(Collection entries)
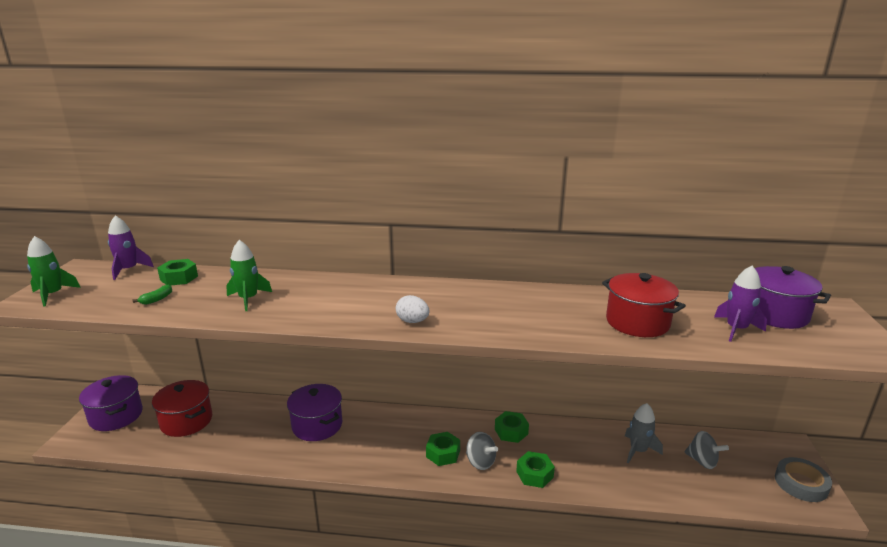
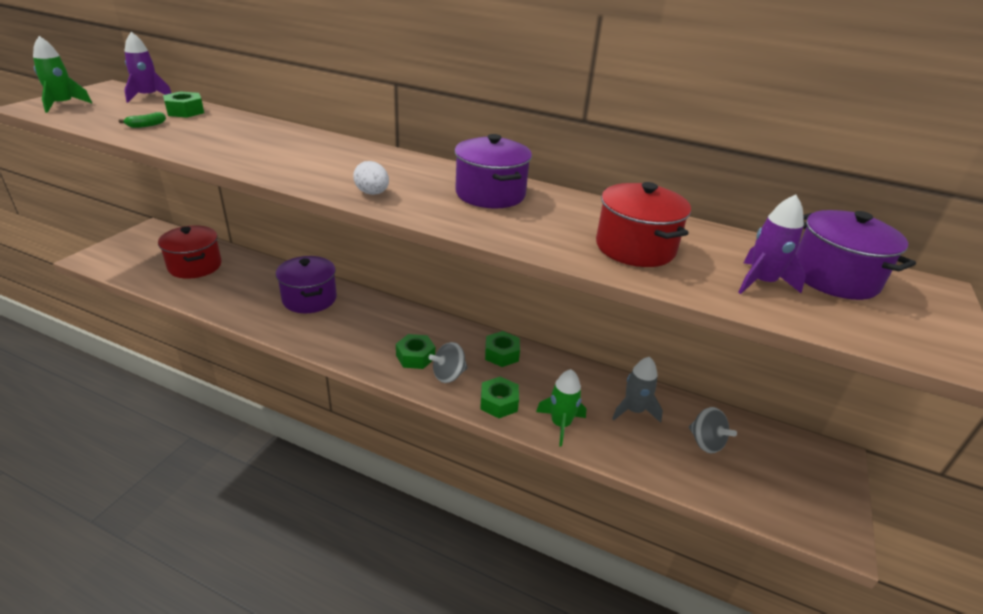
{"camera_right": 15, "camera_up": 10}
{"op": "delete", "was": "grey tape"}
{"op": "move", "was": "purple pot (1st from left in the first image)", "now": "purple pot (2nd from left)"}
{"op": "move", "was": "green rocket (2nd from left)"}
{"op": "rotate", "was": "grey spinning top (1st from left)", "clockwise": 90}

TASK GOAL - Output a faithful copy of the data, with each picture left out.

SOLUTION FOR THIS PROBLEM -
{"camera_right": 15, "camera_up": 10}
{"op": "delete", "was": "grey tape"}
{"op": "move", "was": "purple pot (1st from left in the first image)", "now": "purple pot (2nd from left)"}
{"op": "move", "was": "green rocket (2nd from left)"}
{"op": "rotate", "was": "grey spinning top (1st from left)", "clockwise": 90}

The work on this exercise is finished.